(Assignment) In the copy, leave out the pictures and repeat all records exactly.

··· Extracted records

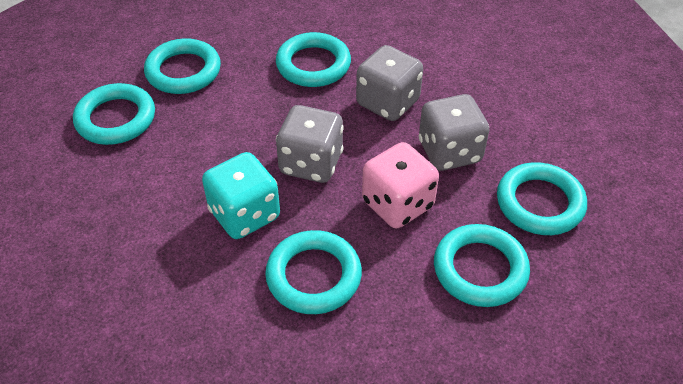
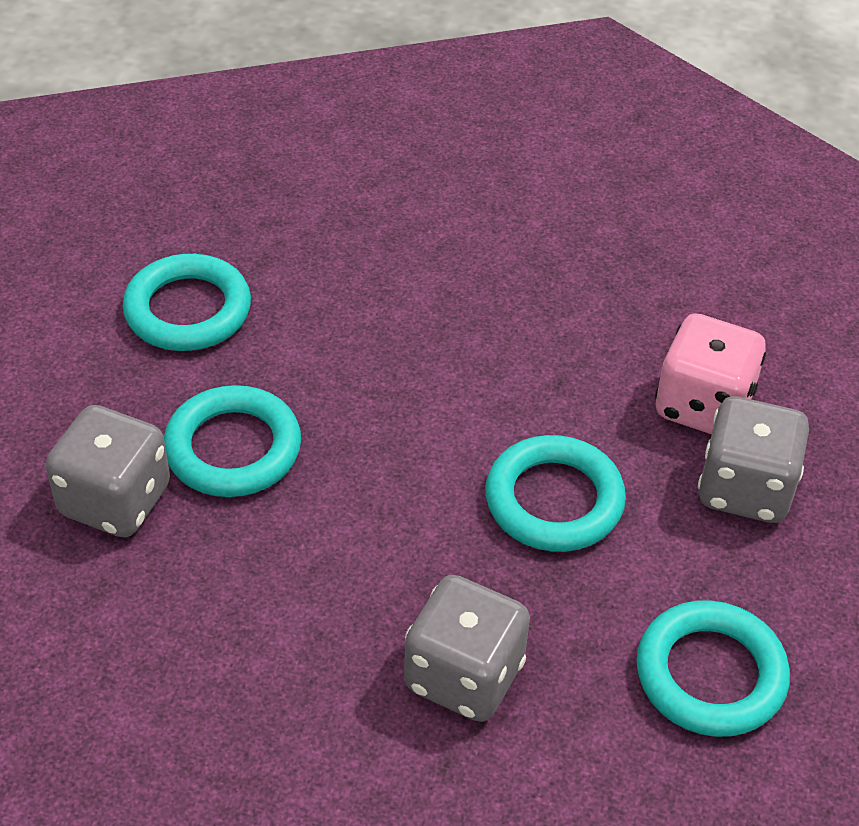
turquoise dice: 1 -> 0
turquoise ring: 6 -> 4

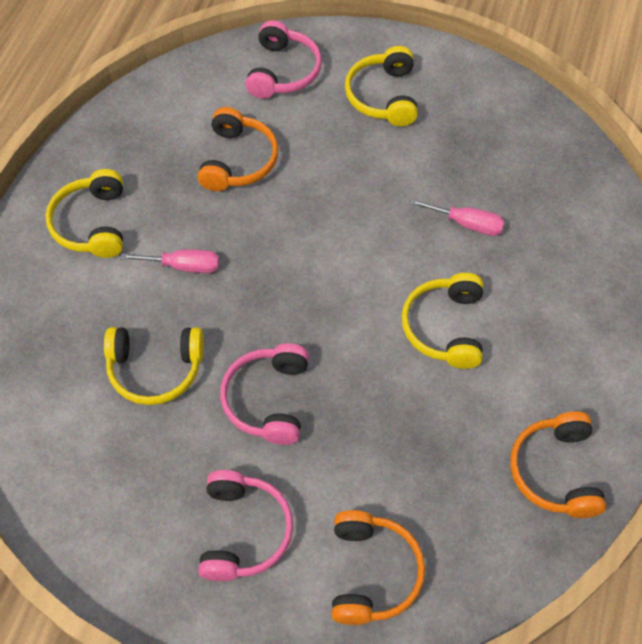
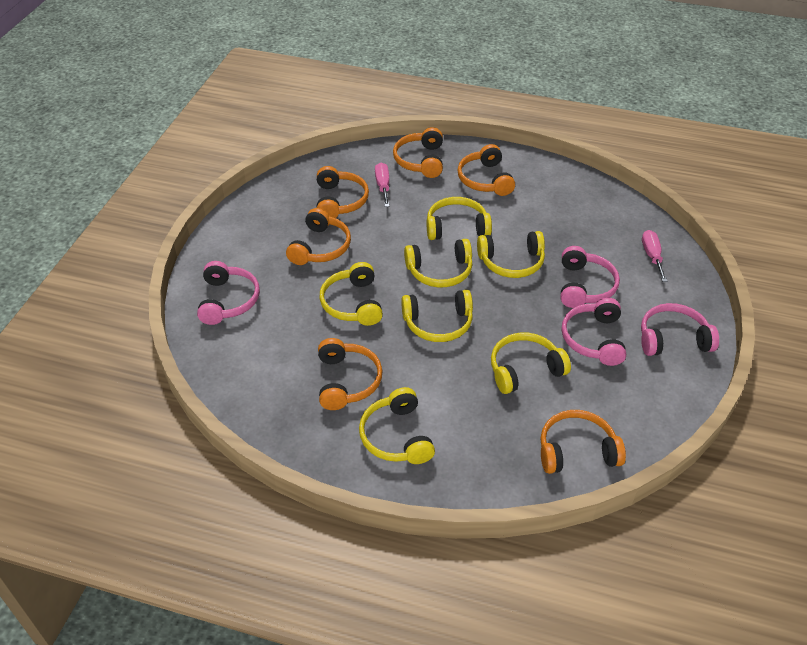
orange headphones: 3 -> 6
pink headphones: 3 -> 4
yellow headphones: 4 -> 7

······

(Answer to this problem)
turquoise dice: 1 -> 0
turquoise ring: 6 -> 4

orange headphones: 3 -> 6
pink headphones: 3 -> 4
yellow headphones: 4 -> 7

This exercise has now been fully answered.